• **Recorded information**:
--
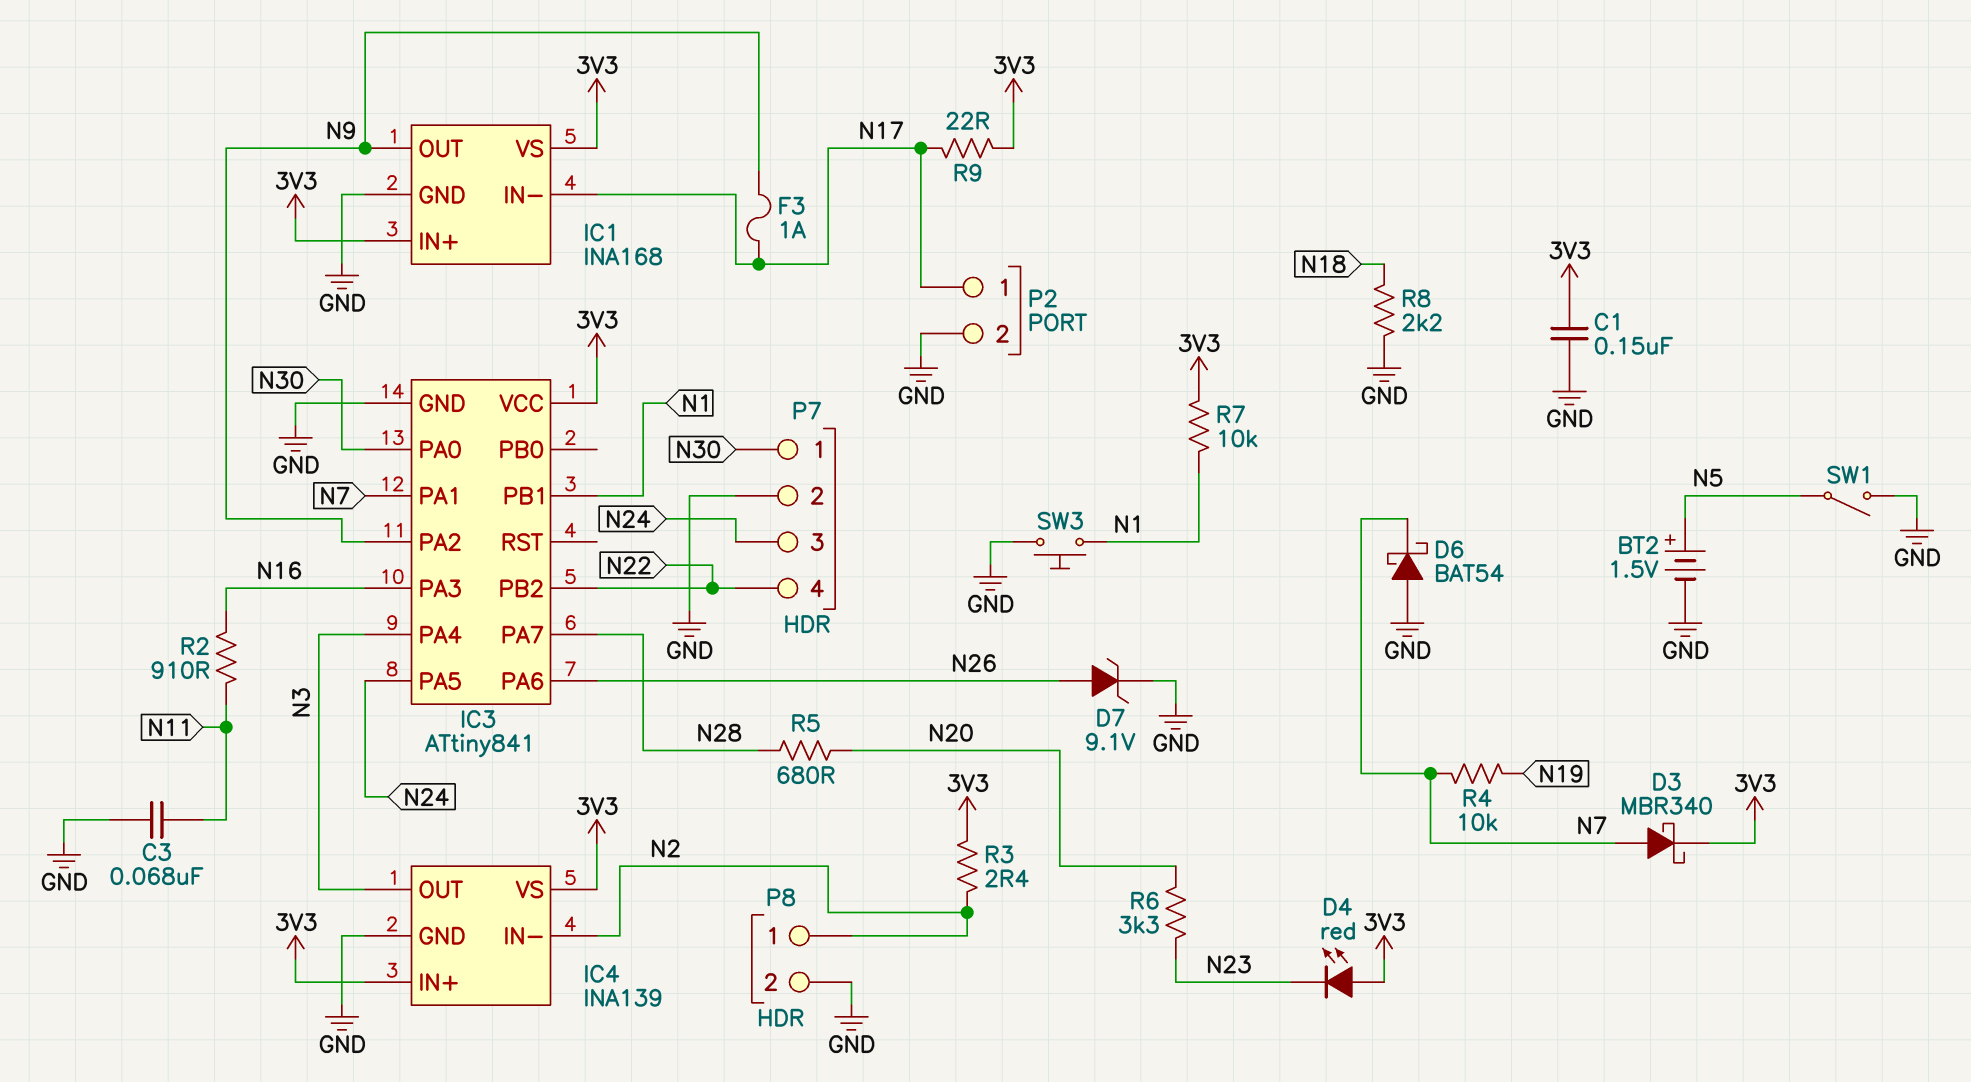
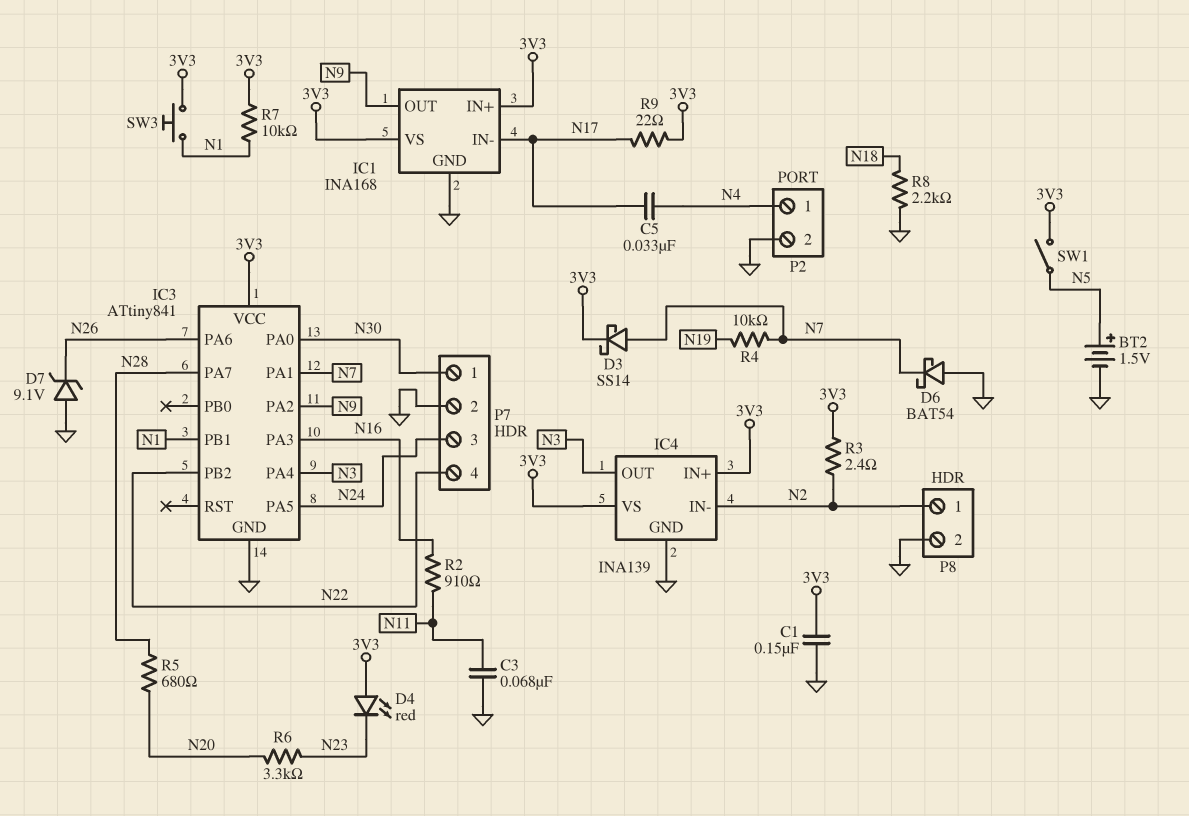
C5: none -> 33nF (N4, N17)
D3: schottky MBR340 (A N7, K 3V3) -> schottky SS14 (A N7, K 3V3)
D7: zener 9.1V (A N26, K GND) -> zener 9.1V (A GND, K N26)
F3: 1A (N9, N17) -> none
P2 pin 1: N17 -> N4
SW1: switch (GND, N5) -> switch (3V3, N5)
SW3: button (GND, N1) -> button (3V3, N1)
--
Set each line of the records down exactly, leaving every picture out.

C5: none -> 33nF (N4, N17)
D3: schottky MBR340 (A N7, K 3V3) -> schottky SS14 (A N7, K 3V3)
D7: zener 9.1V (A N26, K GND) -> zener 9.1V (A GND, K N26)
F3: 1A (N9, N17) -> none
P2 pin 1: N17 -> N4
SW1: switch (GND, N5) -> switch (3V3, N5)
SW3: button (GND, N1) -> button (3V3, N1)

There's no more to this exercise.